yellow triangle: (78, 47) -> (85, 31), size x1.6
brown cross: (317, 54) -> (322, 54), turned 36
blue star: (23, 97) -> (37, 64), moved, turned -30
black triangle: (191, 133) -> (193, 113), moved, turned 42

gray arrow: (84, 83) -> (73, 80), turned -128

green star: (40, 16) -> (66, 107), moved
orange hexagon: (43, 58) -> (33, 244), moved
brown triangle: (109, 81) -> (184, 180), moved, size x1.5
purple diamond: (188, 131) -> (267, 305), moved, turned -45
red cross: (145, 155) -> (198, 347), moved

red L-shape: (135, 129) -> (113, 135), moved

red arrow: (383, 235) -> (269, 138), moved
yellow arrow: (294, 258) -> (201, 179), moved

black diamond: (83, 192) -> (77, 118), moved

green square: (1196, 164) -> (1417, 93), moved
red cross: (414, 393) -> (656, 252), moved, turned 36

+ + +

* **Activity**
Please set down the whole listing above without altering a single line.

* **Answer section**
yellow triangle: (78, 47) -> (85, 31), size x1.6
brown cross: (317, 54) -> (322, 54), turned 36
blue star: (23, 97) -> (37, 64), moved, turned -30
black triangle: (191, 133) -> (193, 113), moved, turned 42

gray arrow: (84, 83) -> (73, 80), turned -128

green star: (40, 16) -> (66, 107), moved
orange hexagon: (43, 58) -> (33, 244), moved
brown triangle: (109, 81) -> (184, 180), moved, size x1.5
purple diamond: (188, 131) -> (267, 305), moved, turned -45
red cross: (145, 155) -> (198, 347), moved

red L-shape: (135, 129) -> (113, 135), moved

red arrow: (383, 235) -> (269, 138), moved
yellow arrow: (294, 258) -> (201, 179), moved

black diamond: (83, 192) -> (77, 118), moved

green square: (1196, 164) -> (1417, 93), moved
red cross: (414, 393) -> (656, 252), moved, turned 36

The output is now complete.